=== Section Start ===

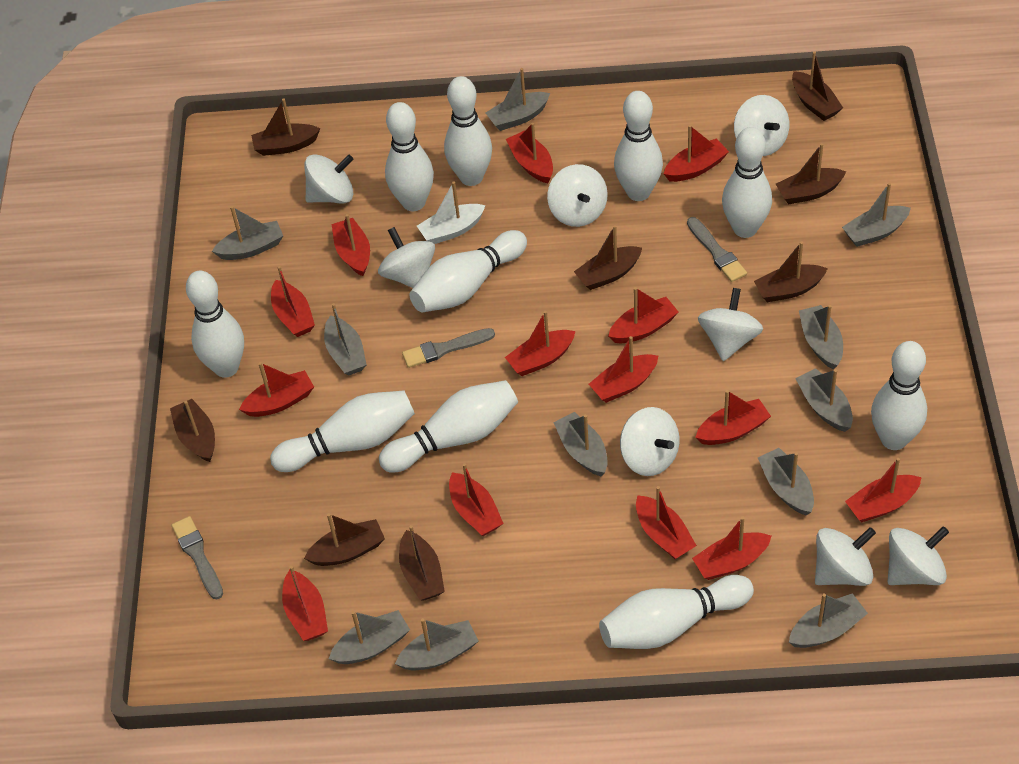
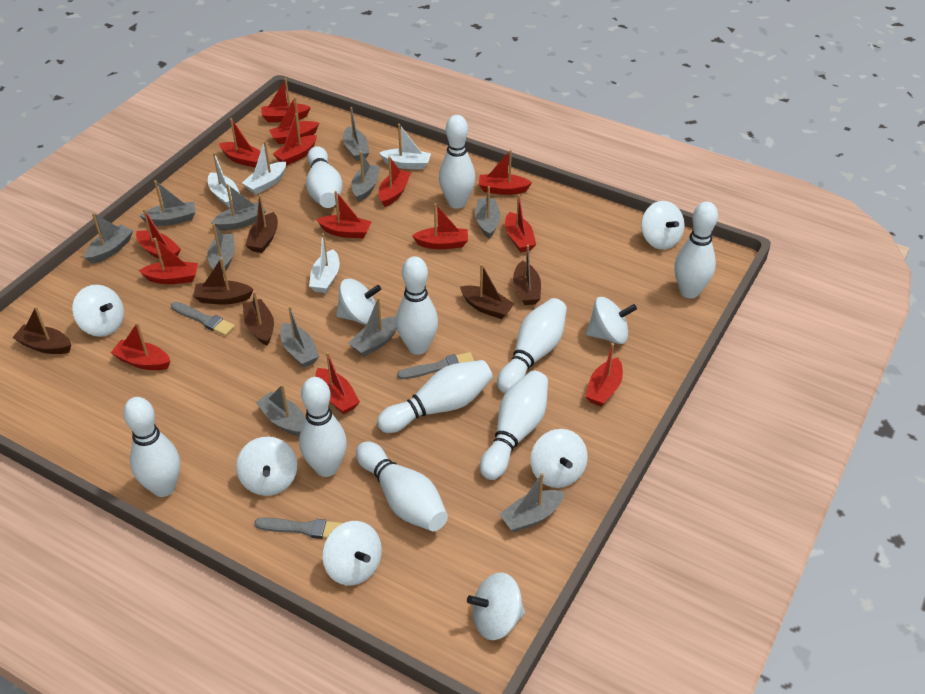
brown boat: 8 -> 6
white boat: 1 -> 4

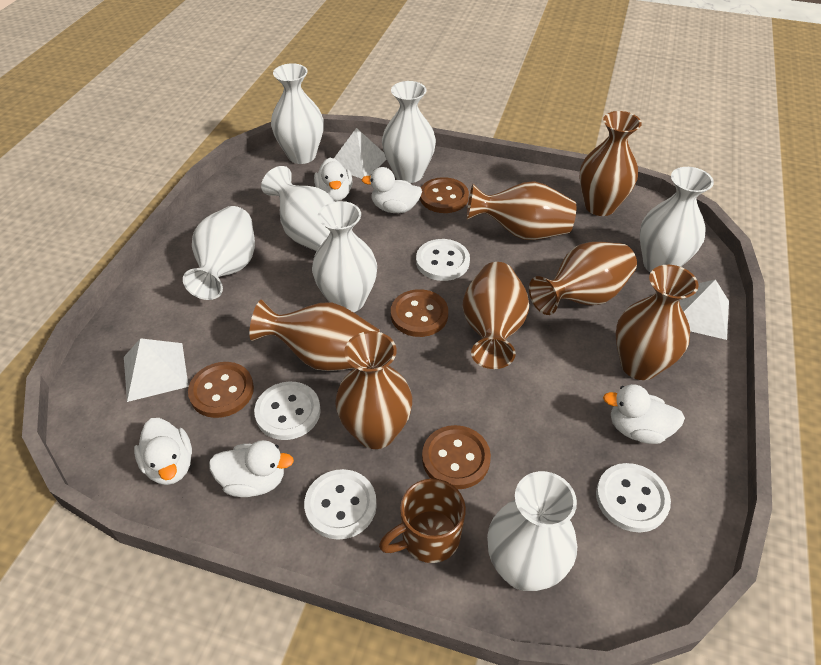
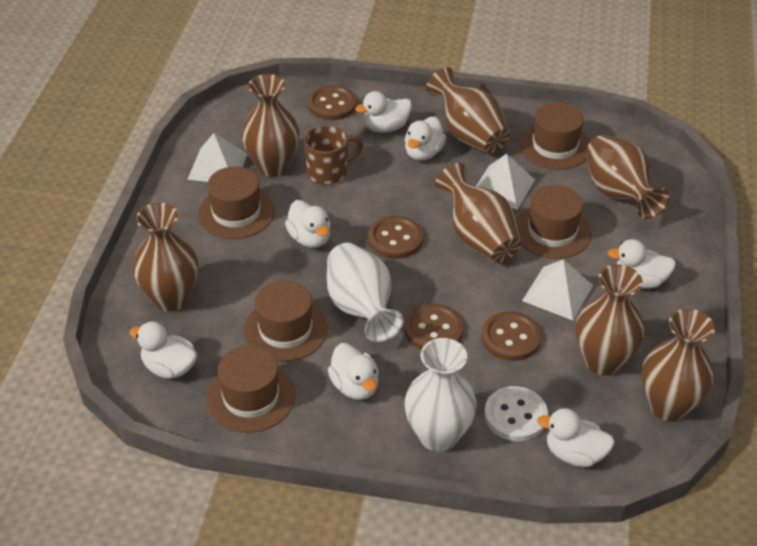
brown hat: 0 -> 5
white button: 4 -> 1
white duck: 5 -> 7
white vase: 7 -> 2

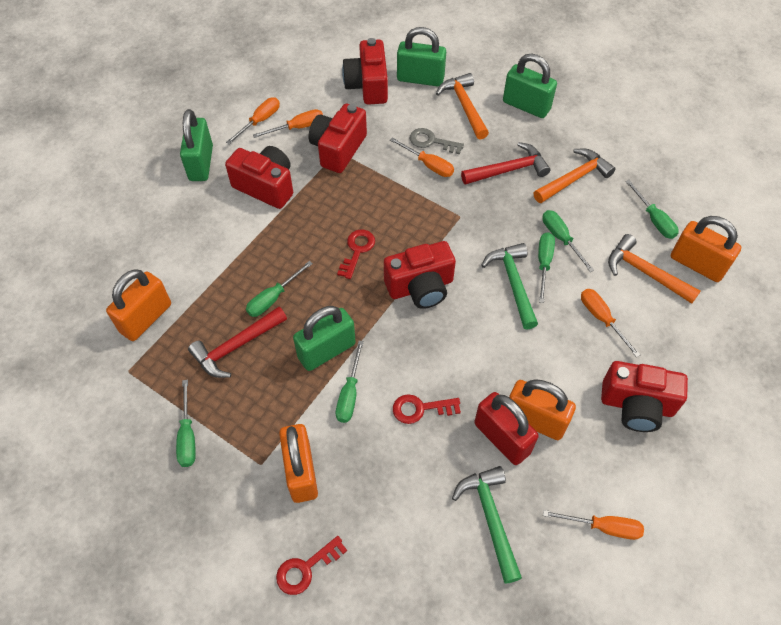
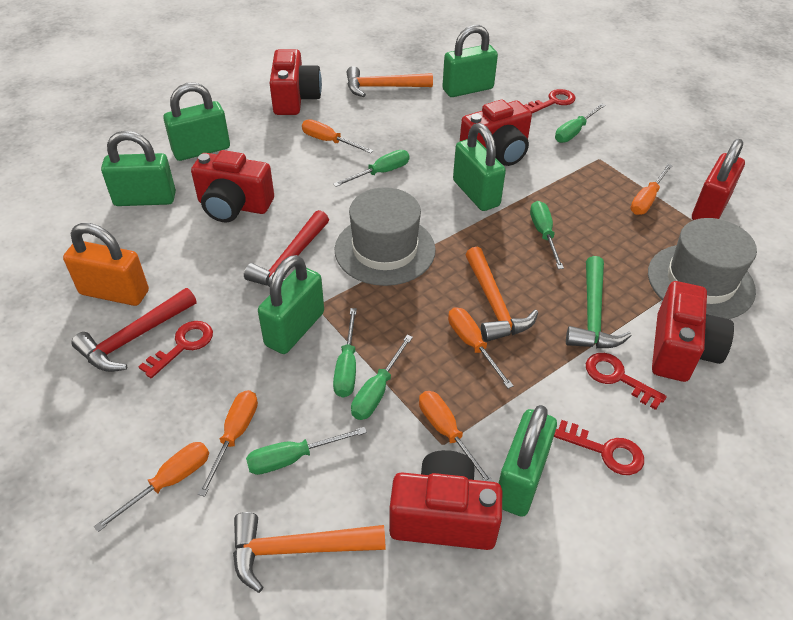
green hammer: 2 -> 1
green padlock: 4 -> 6
grey hat: 0 -> 2
grey key: 1 -> 0
orange padlock: 4 -> 1
orange screwdriver: 5 -> 6
red key: 3 -> 4

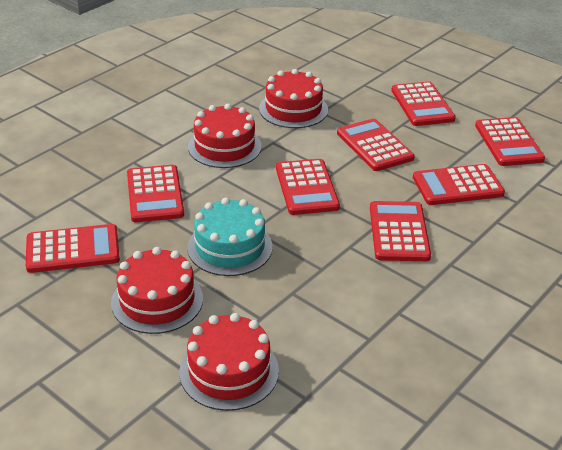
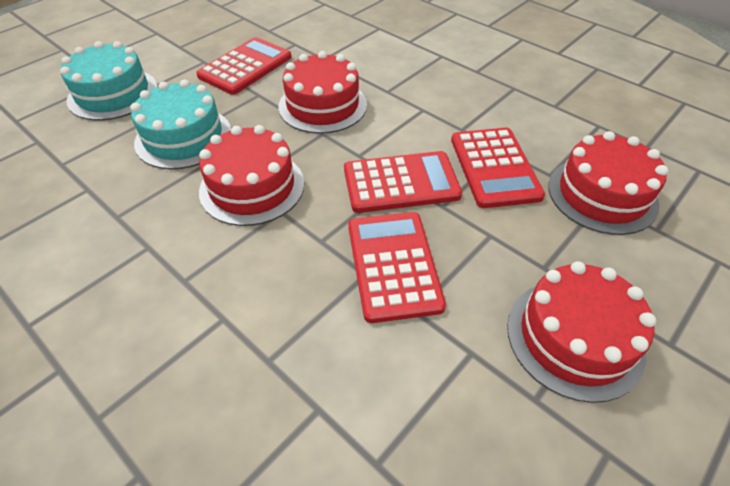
red calculator: 8 -> 4
turquoise cake: 1 -> 2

=== Section End ===

— EXERCISE —
In the data above, the line containing "green padlock: 4 -> 6" and all lines after it are to be reproduced exactly, leaving out the pictures.

— EXPECTED OUTPUT —
green padlock: 4 -> 6
grey hat: 0 -> 2
grey key: 1 -> 0
orange padlock: 4 -> 1
orange screwdriver: 5 -> 6
red key: 3 -> 4

red calculator: 8 -> 4
turquoise cake: 1 -> 2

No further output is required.